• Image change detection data
BEGIN

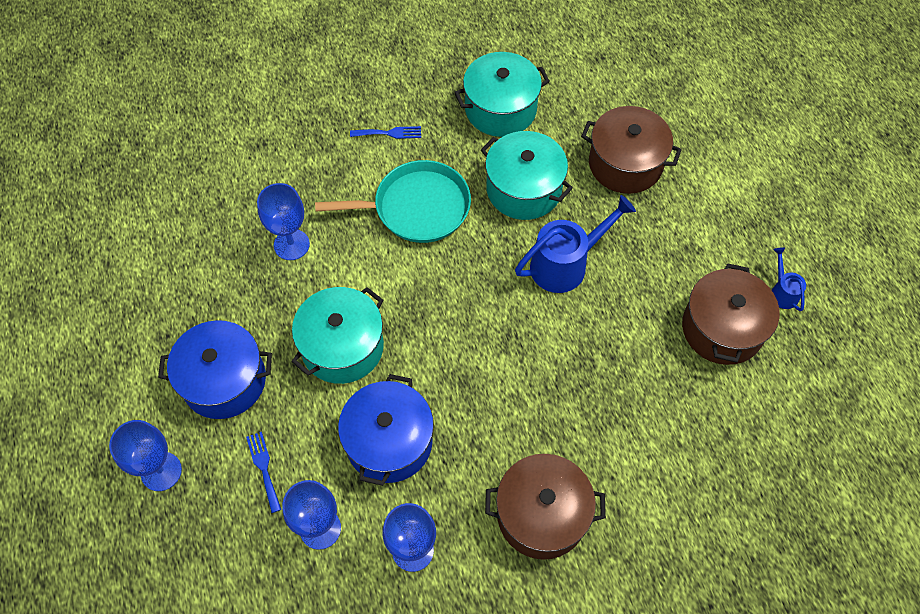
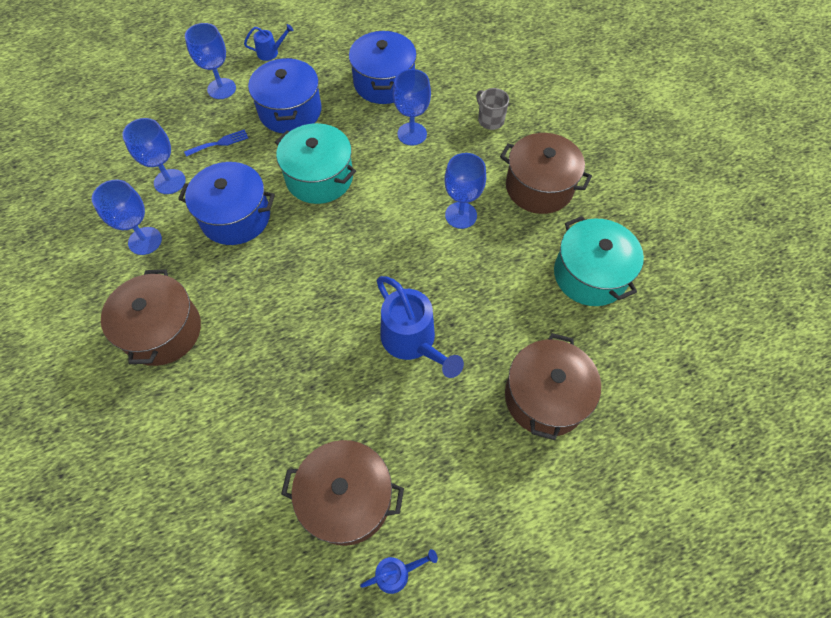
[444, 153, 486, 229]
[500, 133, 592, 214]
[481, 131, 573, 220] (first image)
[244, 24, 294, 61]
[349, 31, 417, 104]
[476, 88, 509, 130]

END

• Exercise goal
Start at the line with "[500, 133, 592, 214]" and stop at the end of the records. Write those lines out exactly and add nothing.

• Solution for this exercise
[500, 133, 592, 214]
[481, 131, 573, 220] (first image)
[244, 24, 294, 61]
[349, 31, 417, 104]
[476, 88, 509, 130]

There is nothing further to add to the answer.